## Required action:
The entries should be written out again exactly as they read.

━━ Extracted information ━━

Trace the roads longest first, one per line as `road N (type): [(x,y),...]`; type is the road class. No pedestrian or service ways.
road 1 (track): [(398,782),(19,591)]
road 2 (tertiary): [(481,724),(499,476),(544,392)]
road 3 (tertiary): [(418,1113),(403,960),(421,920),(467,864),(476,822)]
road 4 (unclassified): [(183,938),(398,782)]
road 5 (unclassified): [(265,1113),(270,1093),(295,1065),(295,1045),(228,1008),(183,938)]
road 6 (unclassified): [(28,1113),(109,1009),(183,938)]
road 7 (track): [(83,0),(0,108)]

━━━

## Exercise answer:
Trace the roads longest first, one per line as `road N (type): [(x,y),...]`; type is the road class. No pedestrian or service ways.
road 1 (track): [(398,782),(19,591)]
road 2 (tertiary): [(481,724),(499,476),(544,392)]
road 3 (tertiary): [(418,1113),(403,960),(421,920),(467,864),(476,822)]
road 4 (unclassified): [(183,938),(398,782)]
road 5 (unclassified): [(265,1113),(270,1093),(295,1065),(295,1045),(228,1008),(183,938)]
road 6 (unclassified): [(28,1113),(109,1009),(183,938)]
road 7 (track): [(83,0),(0,108)]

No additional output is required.